• **Data for processing**
═══
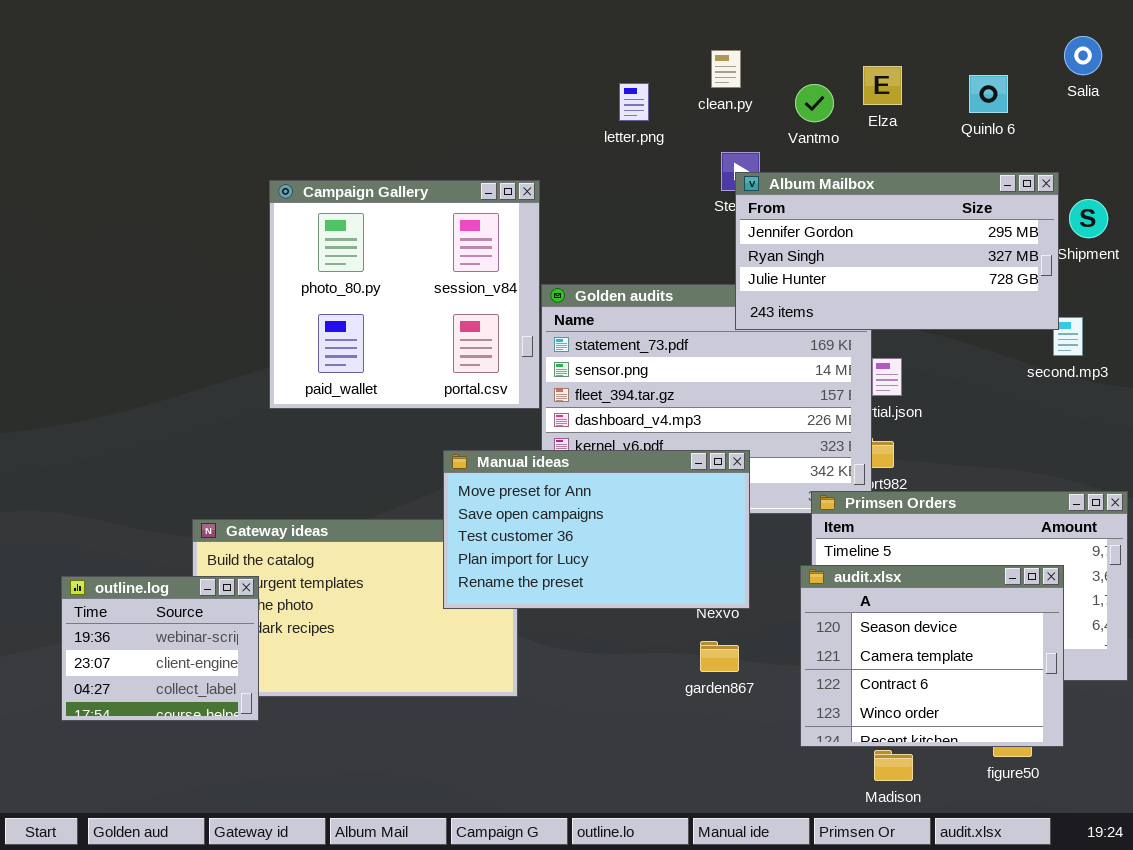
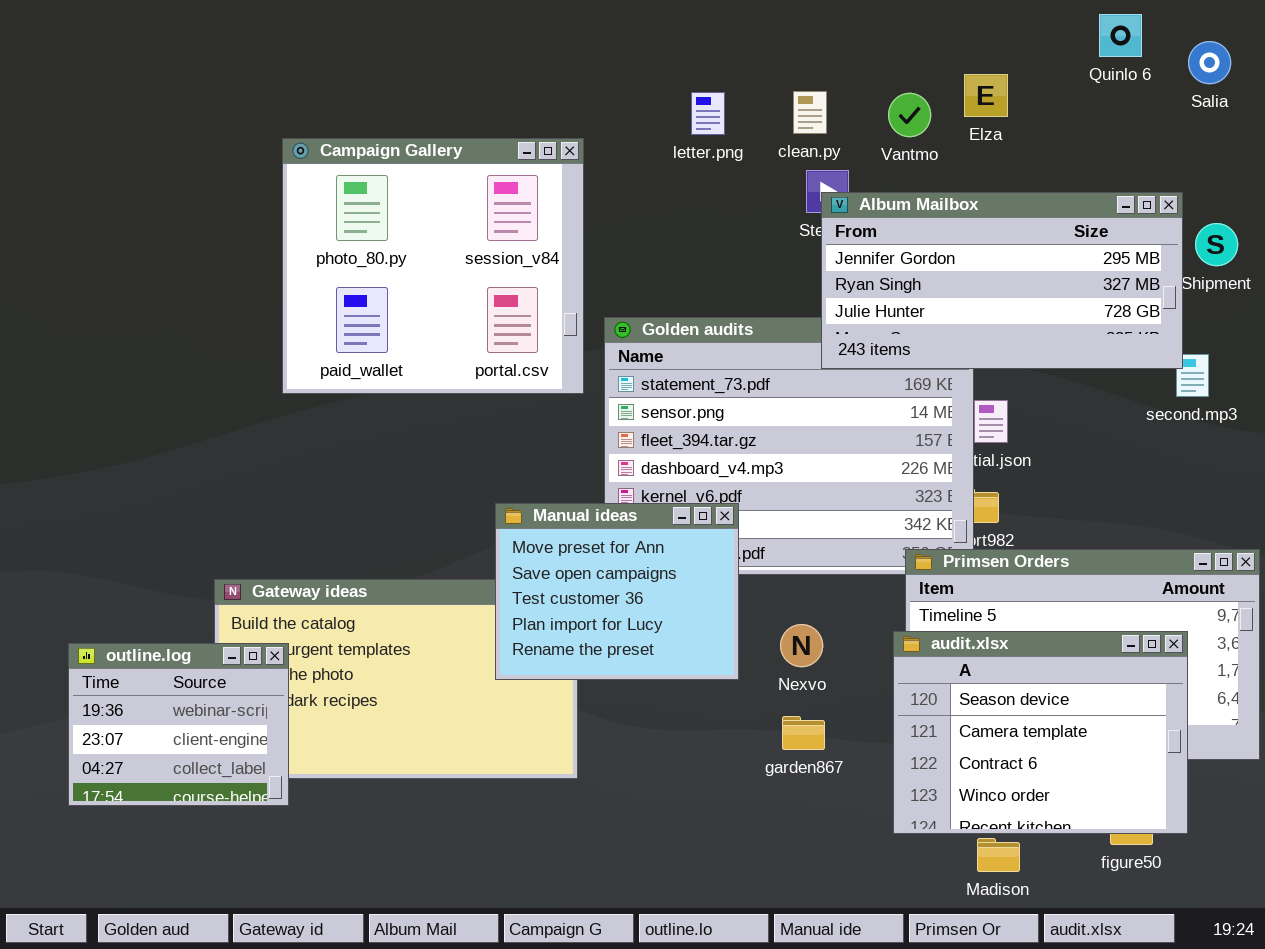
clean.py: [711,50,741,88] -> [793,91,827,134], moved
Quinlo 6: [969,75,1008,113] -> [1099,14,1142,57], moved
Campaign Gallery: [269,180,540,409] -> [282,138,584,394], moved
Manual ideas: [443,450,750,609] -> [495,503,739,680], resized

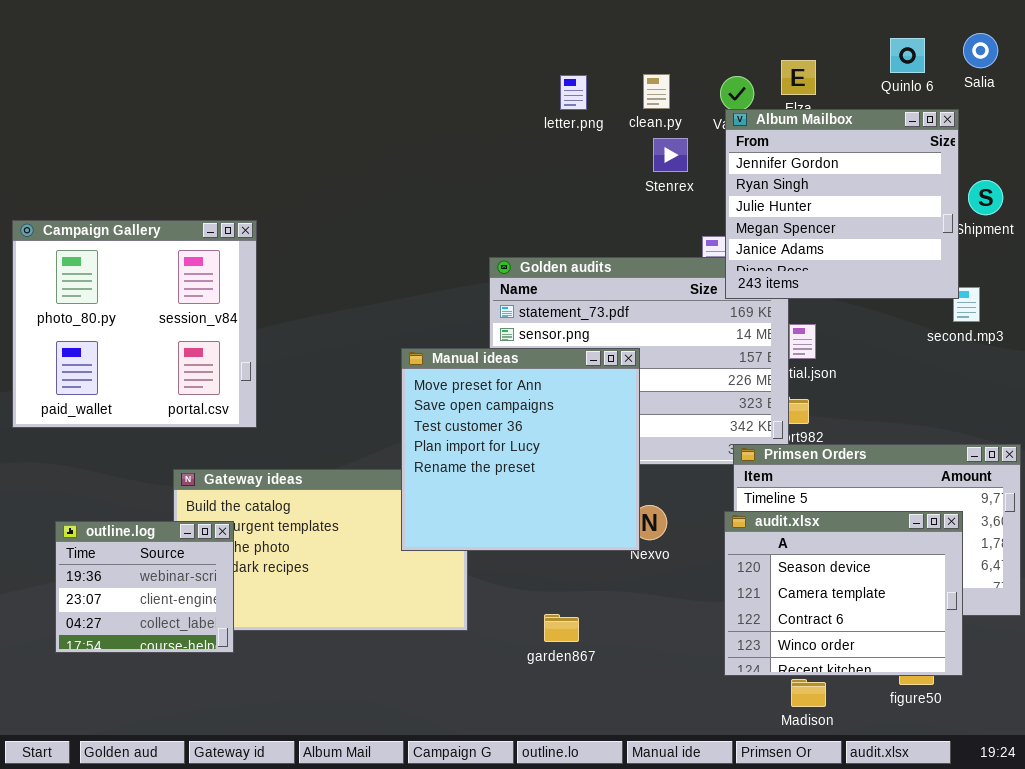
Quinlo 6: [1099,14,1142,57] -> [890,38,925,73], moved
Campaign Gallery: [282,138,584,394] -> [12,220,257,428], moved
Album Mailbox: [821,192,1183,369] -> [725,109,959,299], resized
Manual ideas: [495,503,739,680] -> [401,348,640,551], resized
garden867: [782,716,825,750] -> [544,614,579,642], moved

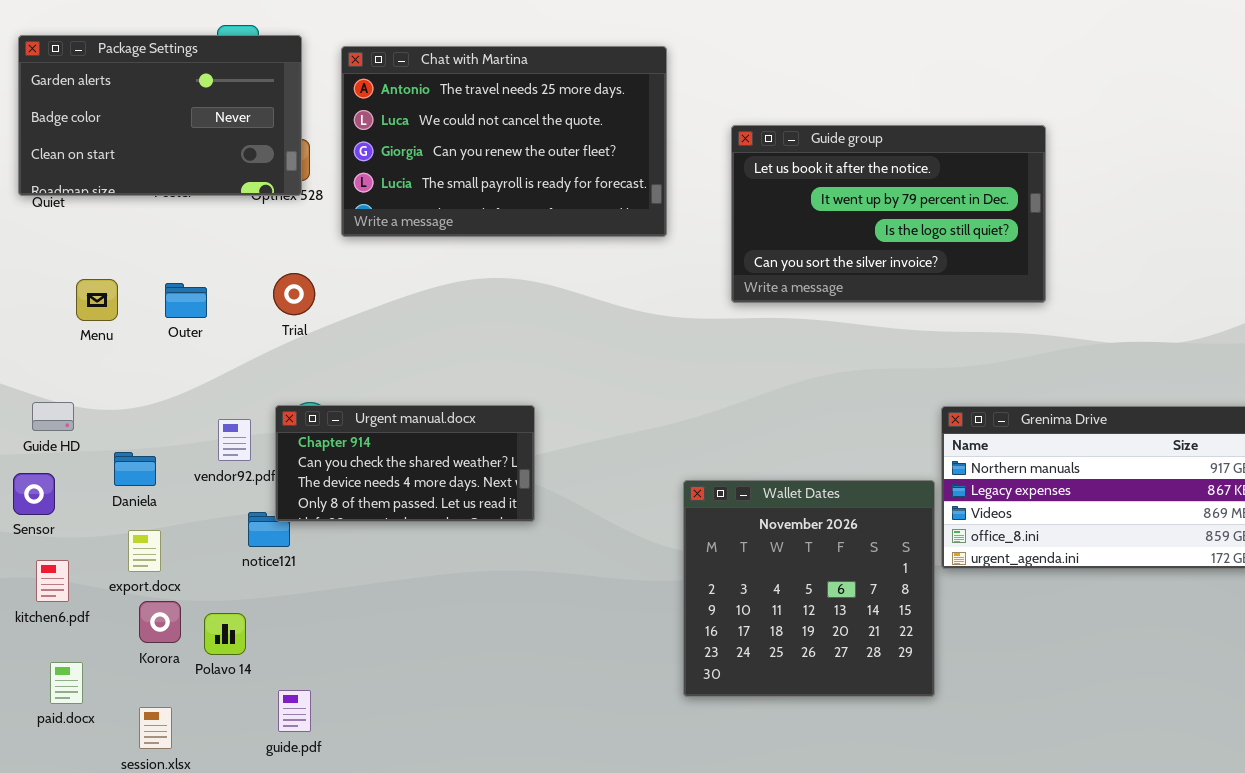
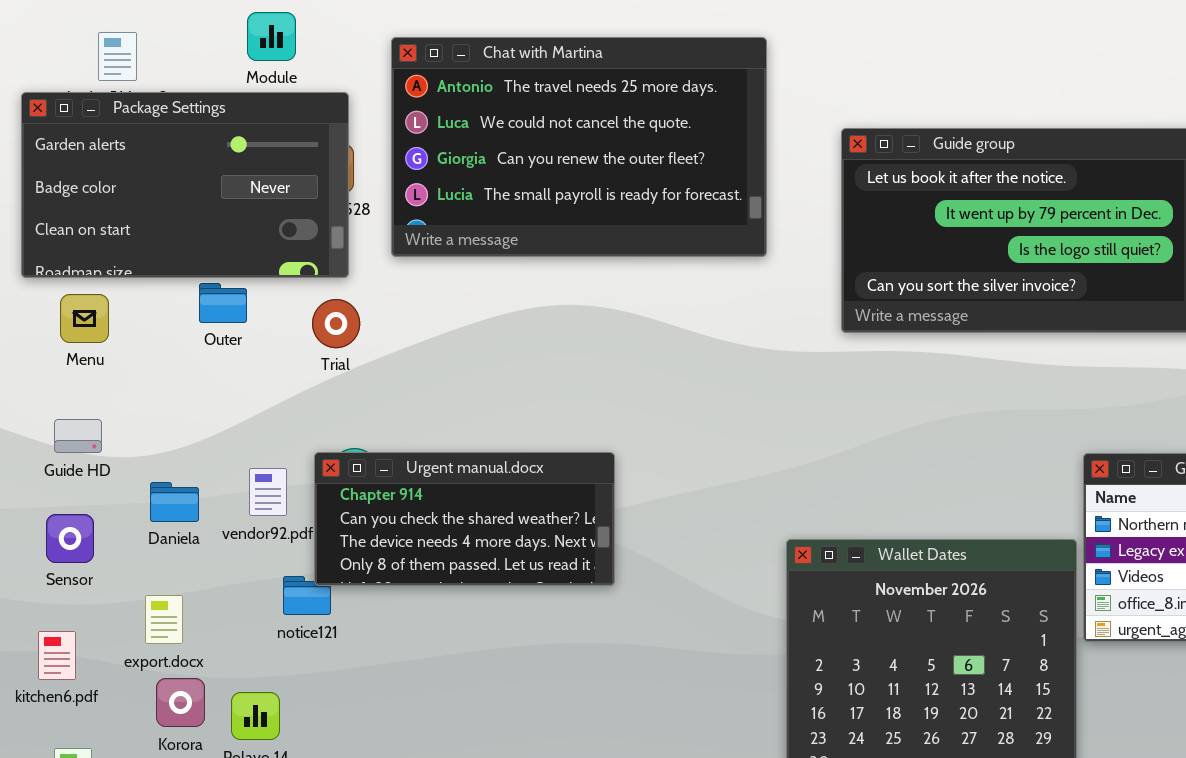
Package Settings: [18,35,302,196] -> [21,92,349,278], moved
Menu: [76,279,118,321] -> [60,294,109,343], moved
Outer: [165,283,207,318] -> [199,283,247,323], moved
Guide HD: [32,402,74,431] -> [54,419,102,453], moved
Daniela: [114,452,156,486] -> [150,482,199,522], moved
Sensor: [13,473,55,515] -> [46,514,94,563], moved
═══
• **Task**
Beginning with the line holding "Package Settings: [18,35,302,196]" and ending with the line holding "Guide HD: [32,402,74,431]", write out the stretch of material above exactly; add no further lines.

• **Reply**
Package Settings: [18,35,302,196] -> [21,92,349,278], moved
Menu: [76,279,118,321] -> [60,294,109,343], moved
Outer: [165,283,207,318] -> [199,283,247,323], moved
Guide HD: [32,402,74,431] -> [54,419,102,453], moved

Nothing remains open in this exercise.